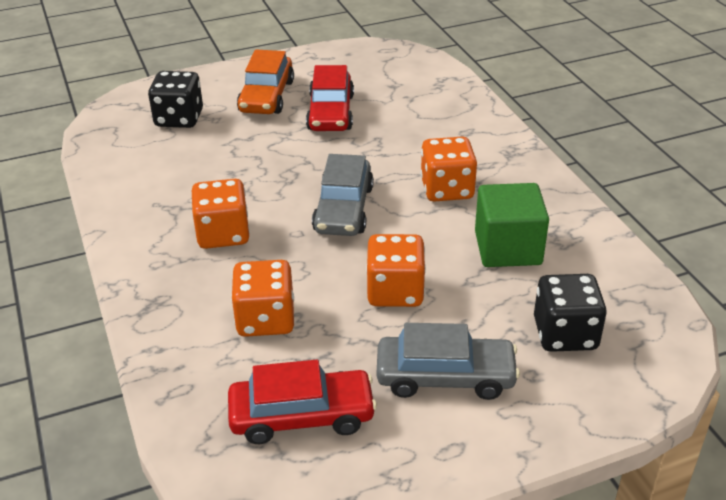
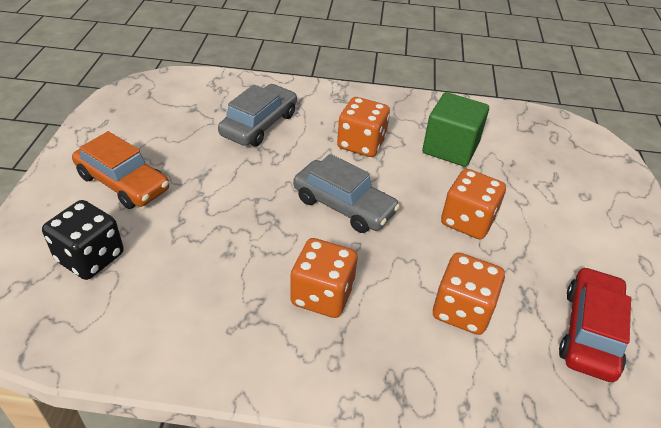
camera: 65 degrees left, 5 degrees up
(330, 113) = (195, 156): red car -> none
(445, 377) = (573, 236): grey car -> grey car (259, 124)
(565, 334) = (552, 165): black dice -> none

◇ ◇ ◇ ◇ ◇ ◇ ◇

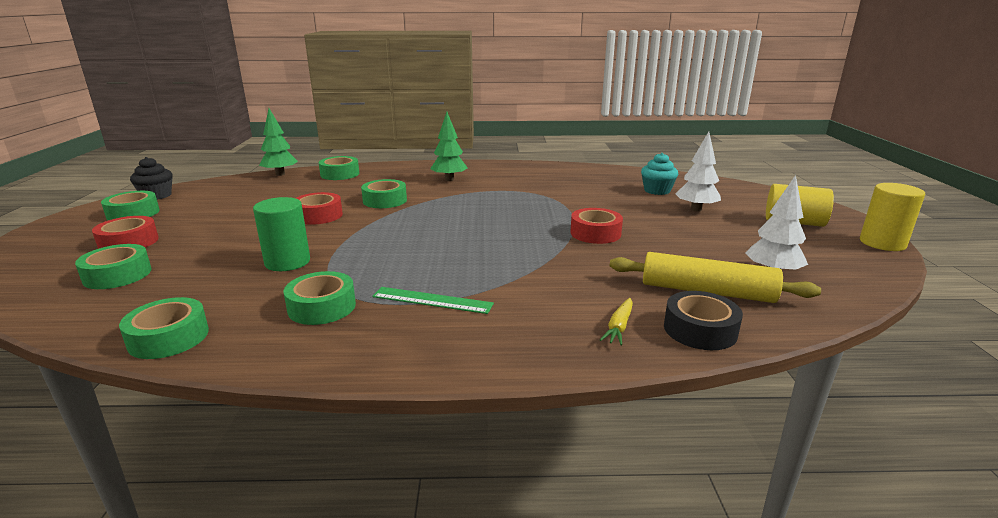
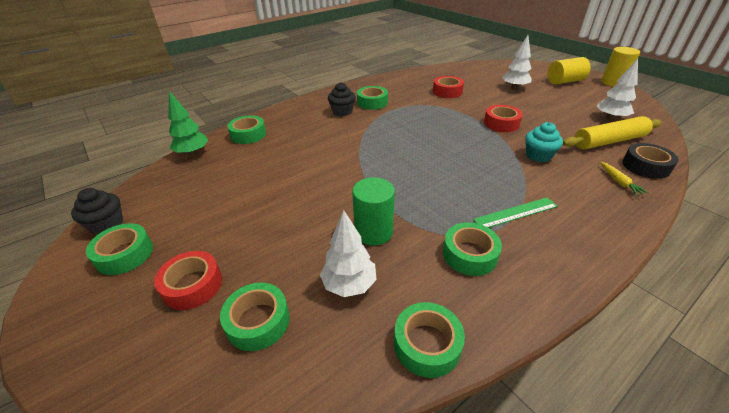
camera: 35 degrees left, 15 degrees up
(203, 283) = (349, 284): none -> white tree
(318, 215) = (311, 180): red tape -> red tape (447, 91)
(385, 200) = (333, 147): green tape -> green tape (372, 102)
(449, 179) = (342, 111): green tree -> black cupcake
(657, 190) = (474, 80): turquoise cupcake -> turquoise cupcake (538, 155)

◇ ◇ ◇ ◇ ◇ ◇ ◇

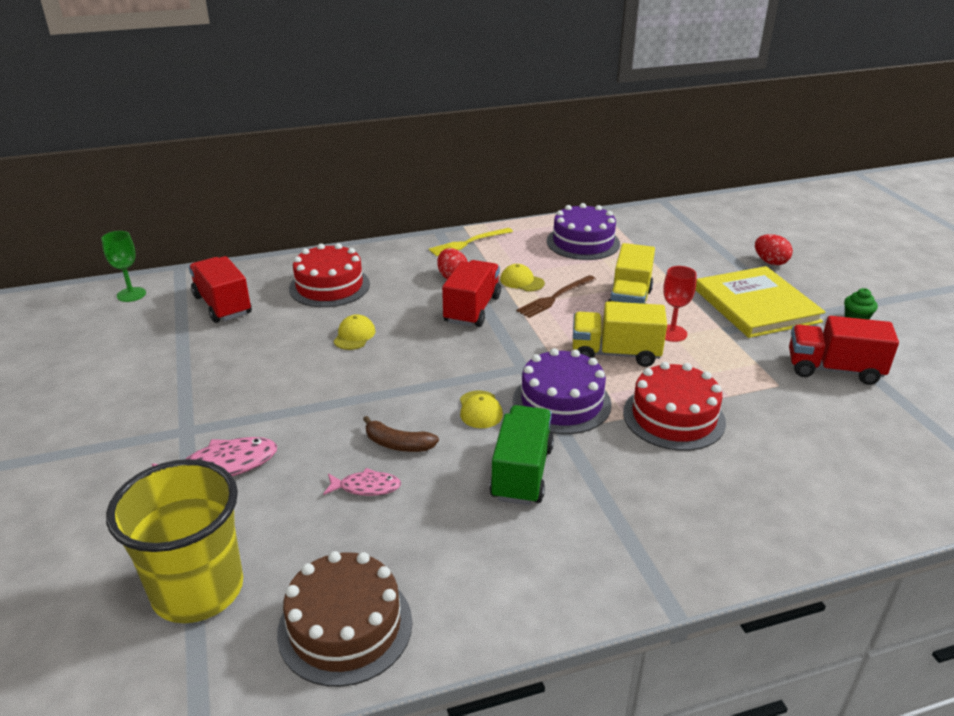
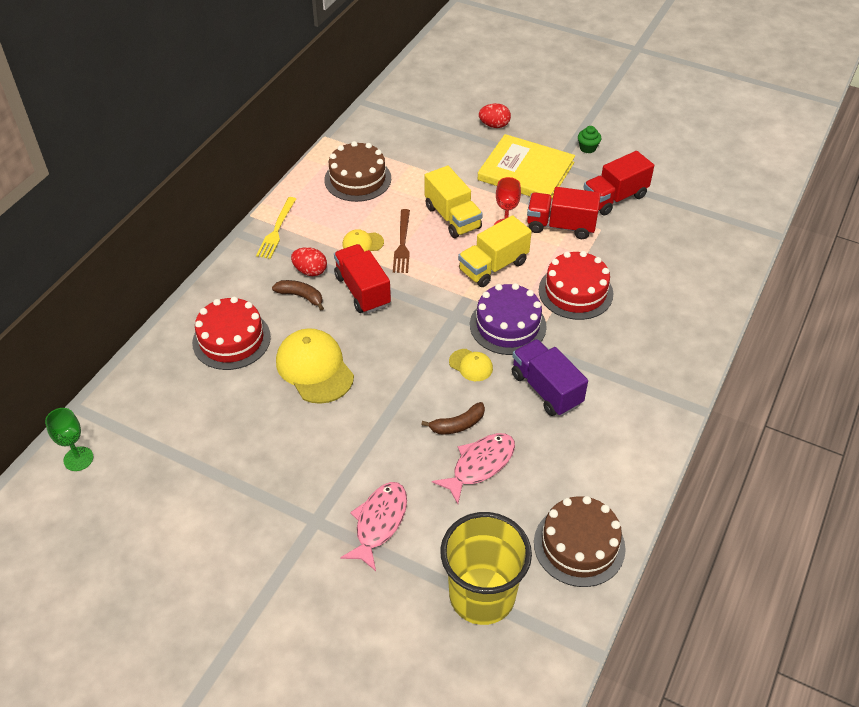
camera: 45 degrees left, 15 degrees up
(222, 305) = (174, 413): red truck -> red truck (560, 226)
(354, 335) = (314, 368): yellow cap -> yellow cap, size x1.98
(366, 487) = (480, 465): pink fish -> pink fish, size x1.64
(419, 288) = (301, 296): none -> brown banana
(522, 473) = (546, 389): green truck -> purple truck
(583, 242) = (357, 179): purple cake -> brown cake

◇ ◇ ◇ ◇ ◇ ◇ ◇

DIRECTIONS –
Repeat, exactly as they stand above, the lines from the line with "(445, 377) = (573, 236): grey" to the line with "(565, 334) = (552, 165): black dice -> none", both lines included.

SOLUTION FOR THIS PROBLEM –
(445, 377) = (573, 236): grey car -> grey car (259, 124)
(565, 334) = (552, 165): black dice -> none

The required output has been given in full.